* BEGIN *
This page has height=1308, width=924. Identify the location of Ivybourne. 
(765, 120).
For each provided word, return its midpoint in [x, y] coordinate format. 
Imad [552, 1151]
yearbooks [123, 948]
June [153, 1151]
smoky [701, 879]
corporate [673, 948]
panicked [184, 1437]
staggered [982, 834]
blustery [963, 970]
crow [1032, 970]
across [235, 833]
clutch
* END *
Work to do:
Copy all of the items above verbatim, keeping each line unchanged.

Exercise answer:
This page has height=1308, width=924. Identify the location of Ivybourne. 
(765, 120).
For each provided word, return its midpoint in [x, y] coordinate format. 
Imad [552, 1151]
yearbooks [123, 948]
June [153, 1151]
smoky [701, 879]
corporate [673, 948]
panicked [184, 1437]
staggered [982, 834]
blustery [963, 970]
crow [1032, 970]
across [235, 833]
clutch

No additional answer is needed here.